• [SUPPLIED MATERIAL]:
──────
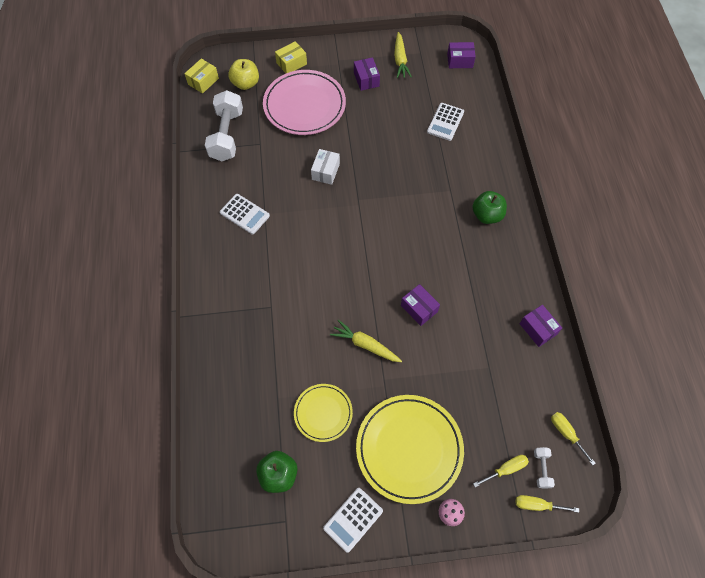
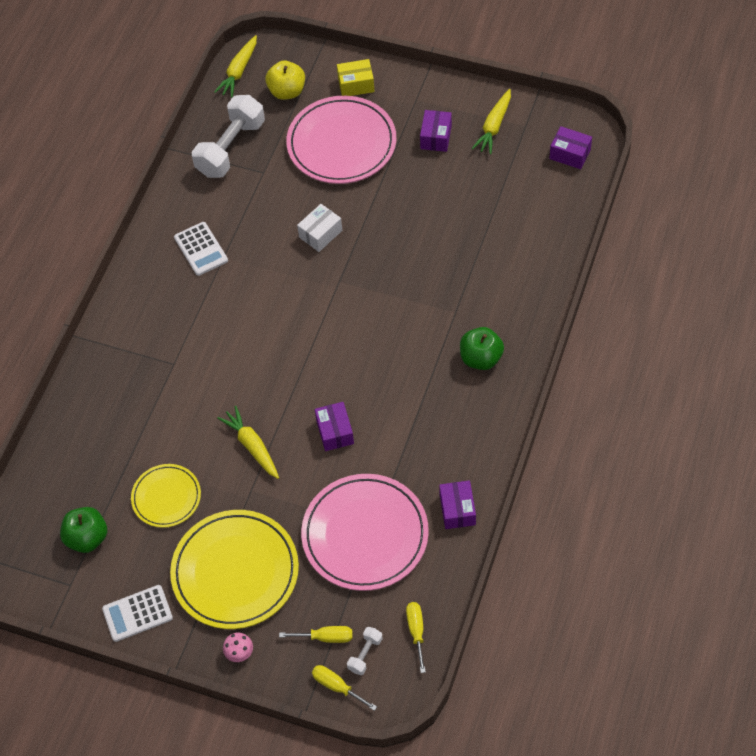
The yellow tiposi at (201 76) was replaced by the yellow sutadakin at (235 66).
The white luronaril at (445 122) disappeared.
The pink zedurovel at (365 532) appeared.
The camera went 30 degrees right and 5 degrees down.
──────
• [DIRECTIONS]:
Without any pictures, transcribe the listing above exactly as written.

• [FINAL ANSWER]:
The yellow tiposi at (201 76) was replaced by the yellow sutadakin at (235 66).
The white luronaril at (445 122) disappeared.
The pink zedurovel at (365 532) appeared.
The camera went 30 degrees right and 5 degrees down.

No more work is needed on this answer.